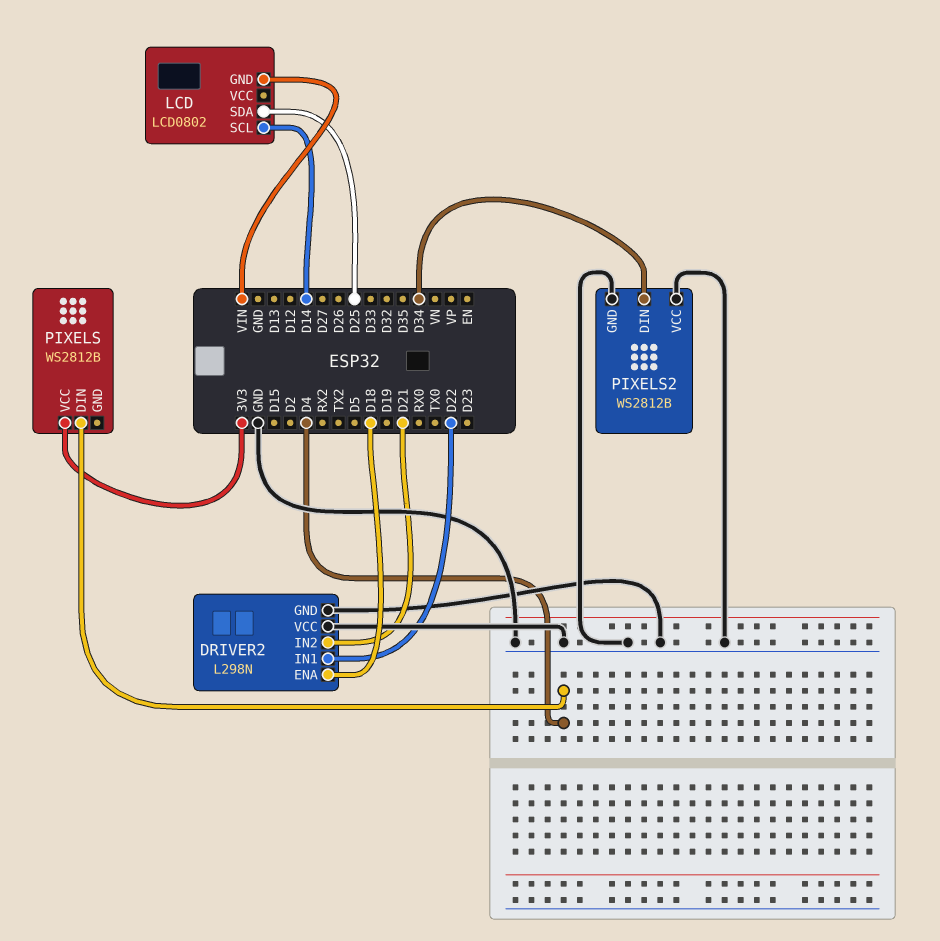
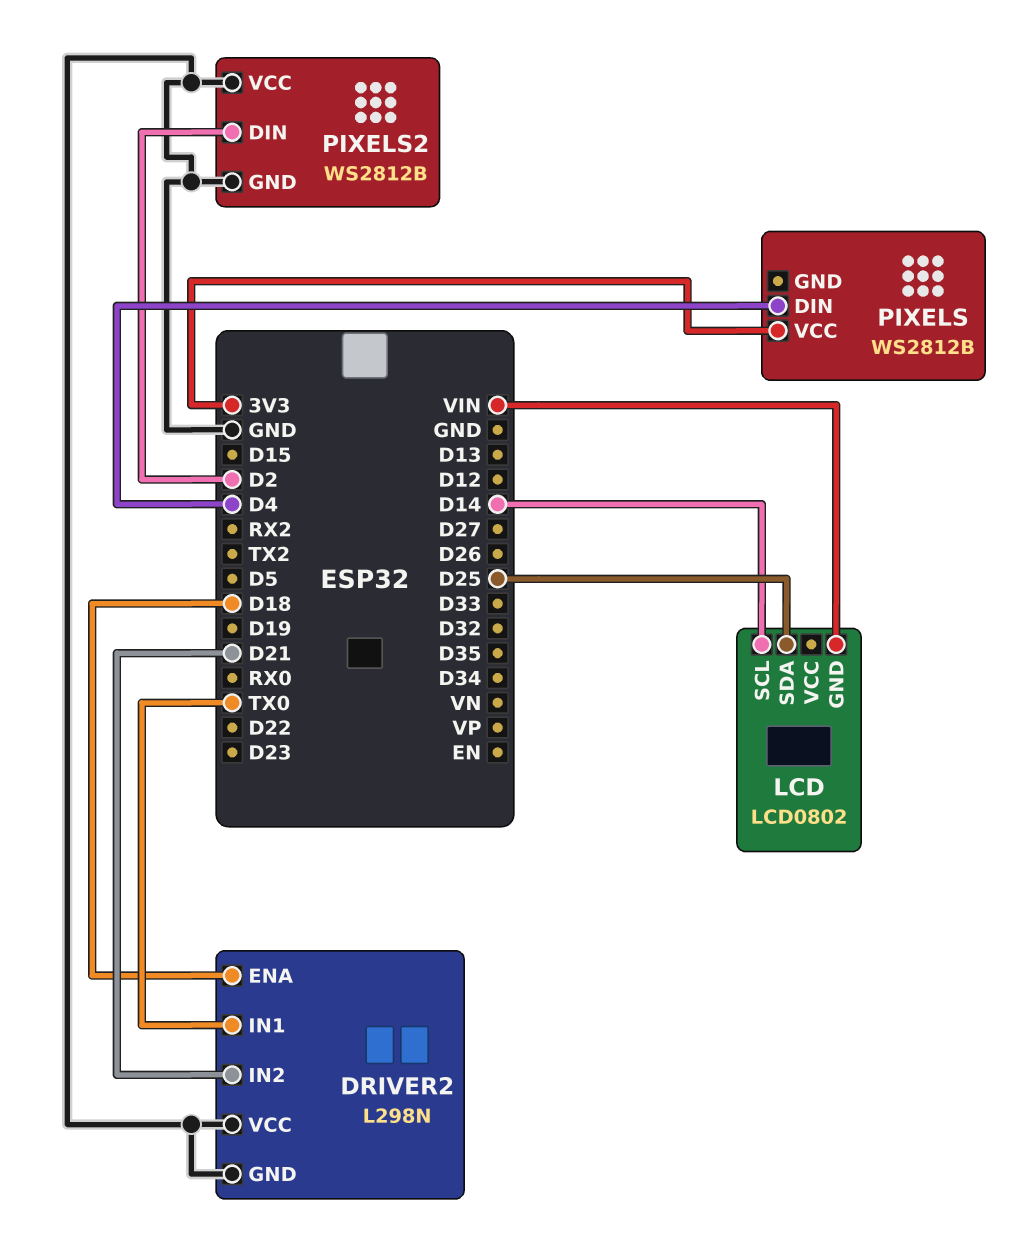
DRIVER2 pin IN1: D22 -> TX0
PIXELS2 pin DIN: D34 -> D2

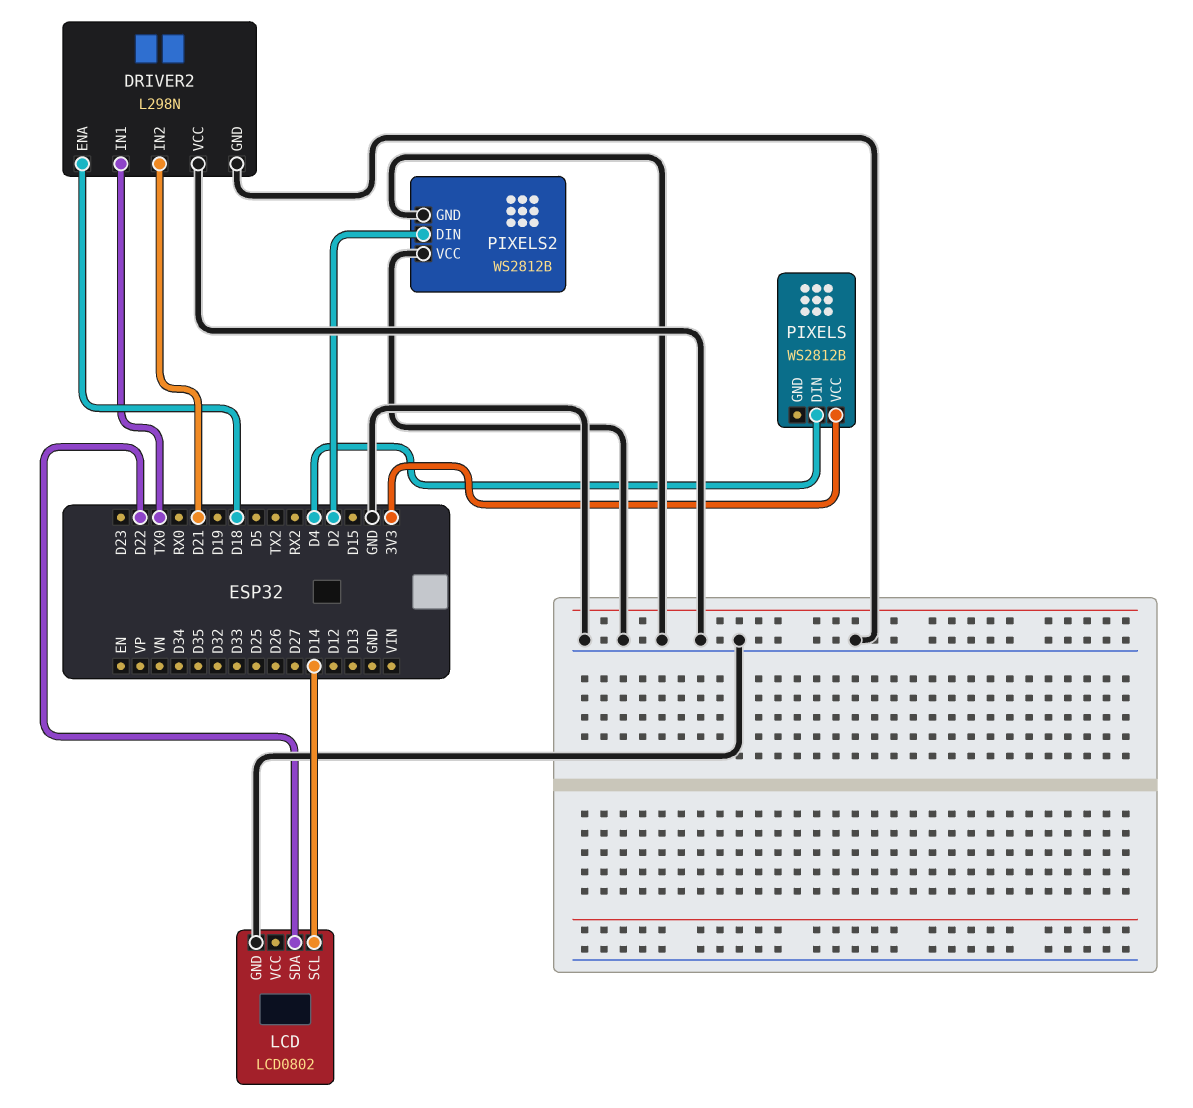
LCD pin GND: VIN -> GND
LCD pin SDA: D25 -> D22

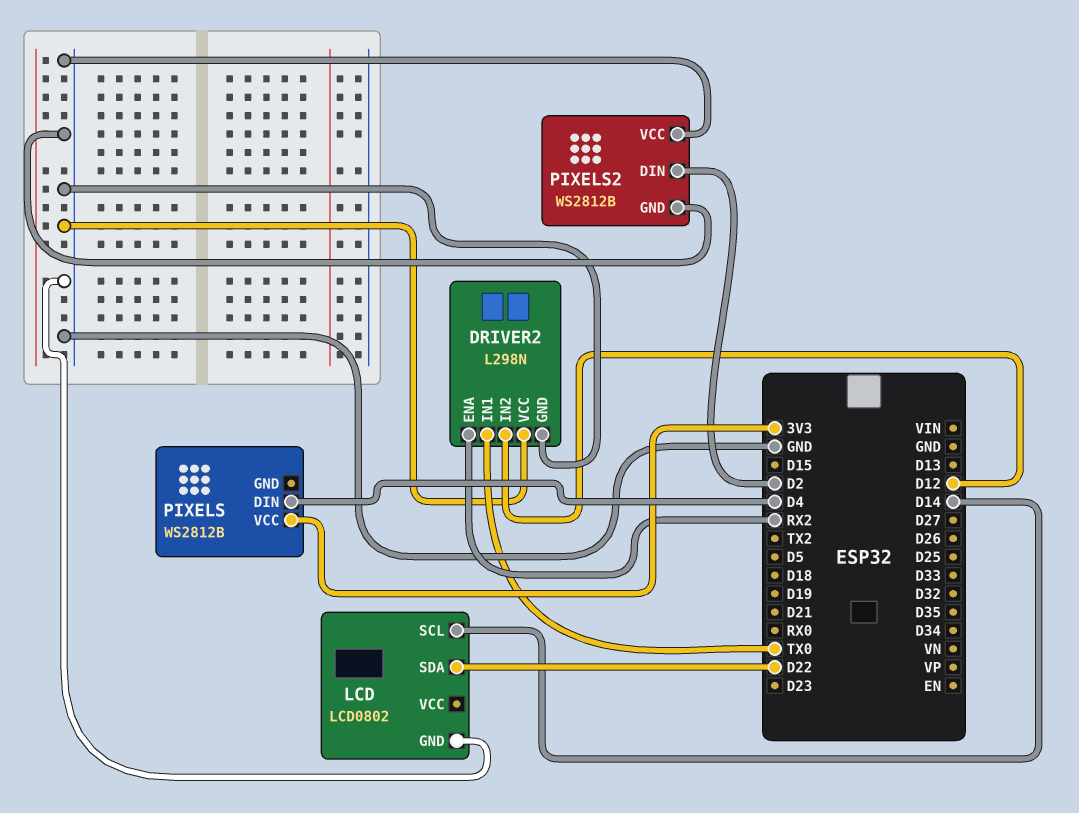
DRIVER2 pin ENA: D18 -> RX2
DRIVER2 pin IN2: D21 -> D12

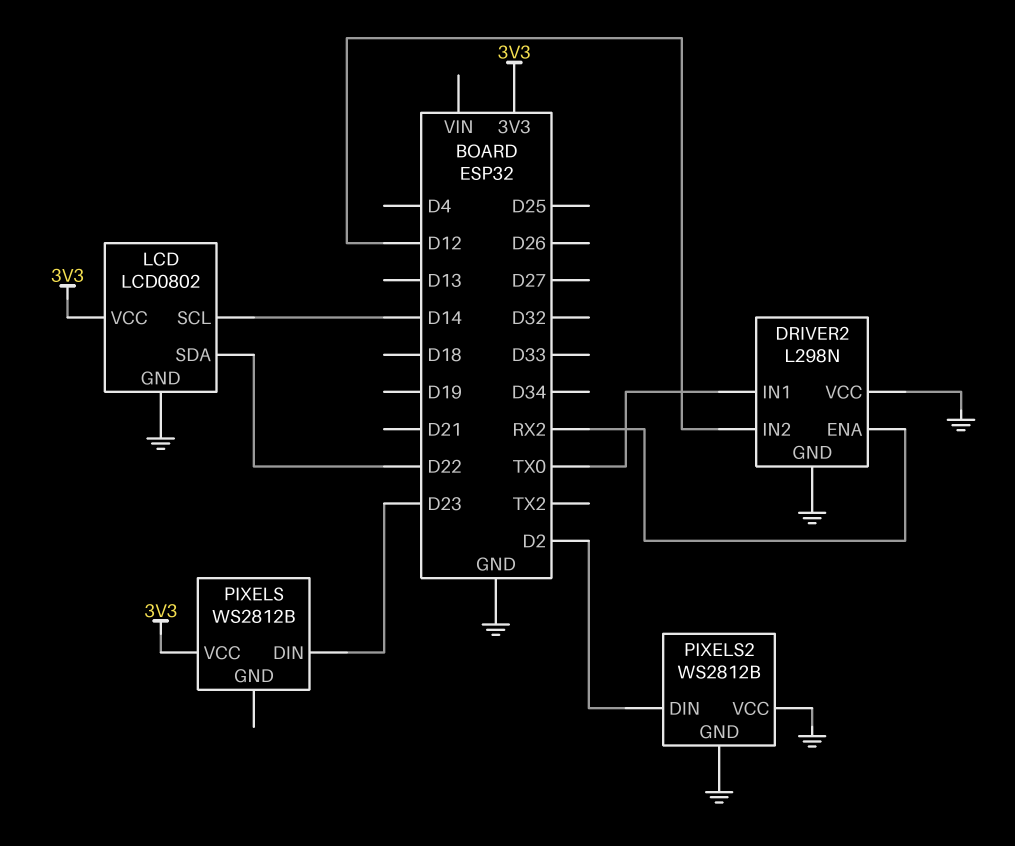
LCD pin VCC: none -> 3V3
PIXELS pin DIN: D4 -> D23

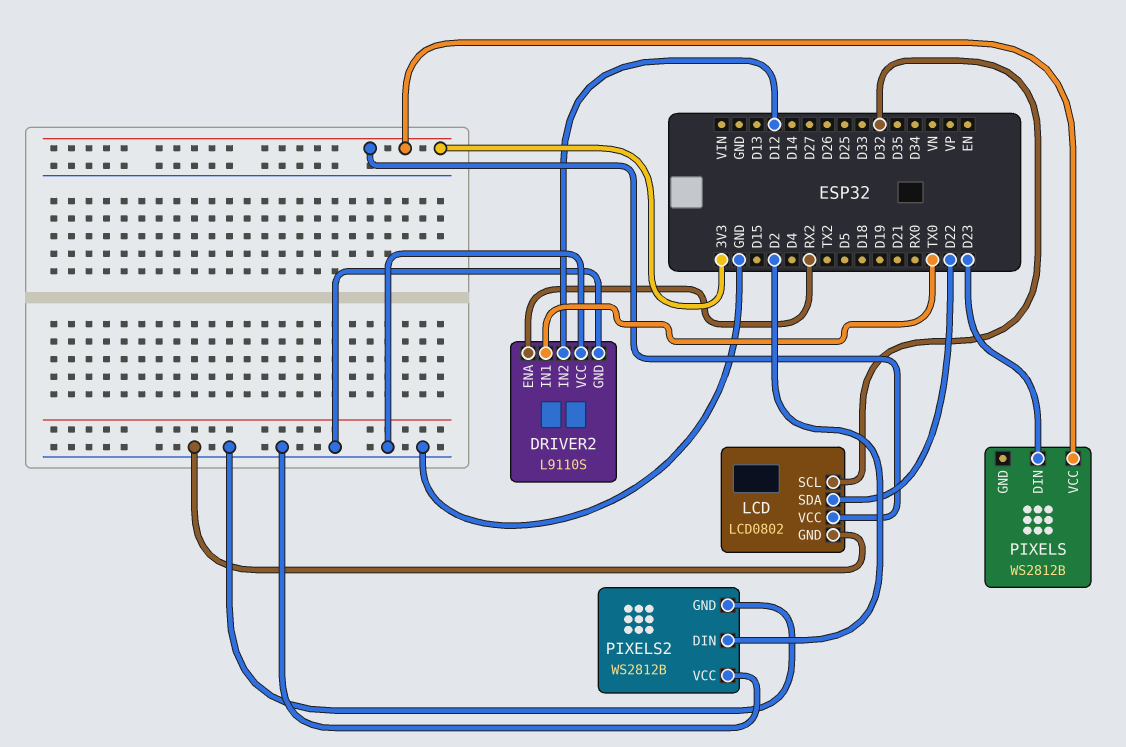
DRIVER2: L298N -> L9110S
LCD pin SCL: D14 -> D32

· · · · ·

The records, exactly as written but without images, should be returned.

DRIVER2 pin IN1: D22 -> TX0
PIXELS2 pin DIN: D34 -> D2

LCD pin GND: VIN -> GND
LCD pin SDA: D25 -> D22

DRIVER2 pin ENA: D18 -> RX2
DRIVER2 pin IN2: D21 -> D12

LCD pin VCC: none -> 3V3
PIXELS pin DIN: D4 -> D23

DRIVER2: L298N -> L9110S
LCD pin SCL: D14 -> D32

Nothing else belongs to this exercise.